:: Exercise details ::
In the records that follow, the lines from the one containing "green tile J11" to the one containing "none -> orange brick D6 level 1", inclusive, are to be given again exactly.

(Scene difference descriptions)
****************

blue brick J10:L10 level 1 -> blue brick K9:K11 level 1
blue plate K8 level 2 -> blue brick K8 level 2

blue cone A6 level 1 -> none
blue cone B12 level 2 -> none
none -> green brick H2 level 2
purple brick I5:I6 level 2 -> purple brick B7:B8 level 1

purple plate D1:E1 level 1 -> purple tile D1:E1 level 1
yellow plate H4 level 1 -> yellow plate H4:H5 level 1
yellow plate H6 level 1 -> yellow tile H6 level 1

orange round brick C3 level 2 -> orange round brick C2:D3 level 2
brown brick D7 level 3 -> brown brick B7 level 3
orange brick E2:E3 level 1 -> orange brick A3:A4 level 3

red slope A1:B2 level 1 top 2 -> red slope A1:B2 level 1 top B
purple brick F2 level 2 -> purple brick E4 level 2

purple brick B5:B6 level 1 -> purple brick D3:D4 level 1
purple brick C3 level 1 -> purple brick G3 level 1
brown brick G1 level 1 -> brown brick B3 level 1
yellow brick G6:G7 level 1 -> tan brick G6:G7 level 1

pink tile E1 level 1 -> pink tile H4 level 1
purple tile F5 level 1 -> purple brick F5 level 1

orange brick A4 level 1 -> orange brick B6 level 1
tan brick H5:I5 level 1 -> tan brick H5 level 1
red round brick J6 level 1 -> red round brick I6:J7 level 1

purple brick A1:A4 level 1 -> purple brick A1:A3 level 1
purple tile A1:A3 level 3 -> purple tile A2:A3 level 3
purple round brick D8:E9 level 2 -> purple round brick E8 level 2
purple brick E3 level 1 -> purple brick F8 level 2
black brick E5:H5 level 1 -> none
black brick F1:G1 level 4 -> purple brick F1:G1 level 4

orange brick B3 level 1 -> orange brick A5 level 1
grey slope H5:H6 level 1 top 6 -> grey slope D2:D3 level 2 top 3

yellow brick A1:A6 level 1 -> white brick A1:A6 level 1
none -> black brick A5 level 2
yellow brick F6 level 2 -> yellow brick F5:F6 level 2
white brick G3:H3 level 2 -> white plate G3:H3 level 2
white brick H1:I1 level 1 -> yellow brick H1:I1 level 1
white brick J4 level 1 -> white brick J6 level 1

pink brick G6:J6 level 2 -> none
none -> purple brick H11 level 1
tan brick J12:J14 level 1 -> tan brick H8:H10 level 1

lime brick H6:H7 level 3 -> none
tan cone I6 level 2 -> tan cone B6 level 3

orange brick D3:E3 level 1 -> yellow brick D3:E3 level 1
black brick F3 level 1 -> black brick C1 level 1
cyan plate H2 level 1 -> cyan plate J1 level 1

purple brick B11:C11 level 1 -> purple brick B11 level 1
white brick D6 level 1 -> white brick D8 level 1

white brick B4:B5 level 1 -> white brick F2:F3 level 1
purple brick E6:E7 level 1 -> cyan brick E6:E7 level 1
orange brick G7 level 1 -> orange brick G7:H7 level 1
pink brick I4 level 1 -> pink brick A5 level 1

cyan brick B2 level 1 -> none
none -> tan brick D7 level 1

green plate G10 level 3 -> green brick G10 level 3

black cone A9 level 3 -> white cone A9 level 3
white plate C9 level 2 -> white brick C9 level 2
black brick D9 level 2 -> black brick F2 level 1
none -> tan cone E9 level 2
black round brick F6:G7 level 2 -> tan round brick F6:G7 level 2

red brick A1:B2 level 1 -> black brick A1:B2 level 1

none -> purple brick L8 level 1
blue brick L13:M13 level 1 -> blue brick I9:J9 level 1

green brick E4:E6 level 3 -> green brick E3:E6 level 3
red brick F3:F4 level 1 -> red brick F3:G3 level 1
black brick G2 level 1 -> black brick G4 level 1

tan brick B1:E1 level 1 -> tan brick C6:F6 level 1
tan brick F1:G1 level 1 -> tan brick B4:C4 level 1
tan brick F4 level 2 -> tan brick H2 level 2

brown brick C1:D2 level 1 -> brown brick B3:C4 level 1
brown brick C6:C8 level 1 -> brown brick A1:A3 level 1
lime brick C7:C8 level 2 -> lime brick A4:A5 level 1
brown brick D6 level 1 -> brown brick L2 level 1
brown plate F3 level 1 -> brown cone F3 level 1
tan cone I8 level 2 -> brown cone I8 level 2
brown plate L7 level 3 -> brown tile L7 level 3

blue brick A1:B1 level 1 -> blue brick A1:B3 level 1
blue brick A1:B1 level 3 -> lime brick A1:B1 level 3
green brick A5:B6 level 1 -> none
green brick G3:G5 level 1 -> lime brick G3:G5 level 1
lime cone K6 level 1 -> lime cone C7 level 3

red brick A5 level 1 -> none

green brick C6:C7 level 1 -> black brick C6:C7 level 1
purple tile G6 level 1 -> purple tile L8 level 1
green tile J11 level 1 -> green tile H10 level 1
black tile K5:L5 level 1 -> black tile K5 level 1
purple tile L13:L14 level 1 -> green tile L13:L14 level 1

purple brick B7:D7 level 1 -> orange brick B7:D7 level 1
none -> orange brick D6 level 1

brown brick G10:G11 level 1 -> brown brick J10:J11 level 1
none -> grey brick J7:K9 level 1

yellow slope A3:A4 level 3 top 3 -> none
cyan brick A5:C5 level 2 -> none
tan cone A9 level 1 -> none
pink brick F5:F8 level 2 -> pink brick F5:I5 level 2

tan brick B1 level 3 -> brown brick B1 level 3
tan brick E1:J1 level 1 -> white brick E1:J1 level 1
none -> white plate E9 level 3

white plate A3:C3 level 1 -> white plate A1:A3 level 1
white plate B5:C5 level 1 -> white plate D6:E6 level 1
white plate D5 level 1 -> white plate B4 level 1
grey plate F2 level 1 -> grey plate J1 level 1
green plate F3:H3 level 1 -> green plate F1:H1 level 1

****************

:: Output for this exercise ::
green tile J11 level 1 -> green tile H10 level 1
black tile K5:L5 level 1 -> black tile K5 level 1
purple tile L13:L14 level 1 -> green tile L13:L14 level 1

purple brick B7:D7 level 1 -> orange brick B7:D7 level 1
none -> orange brick D6 level 1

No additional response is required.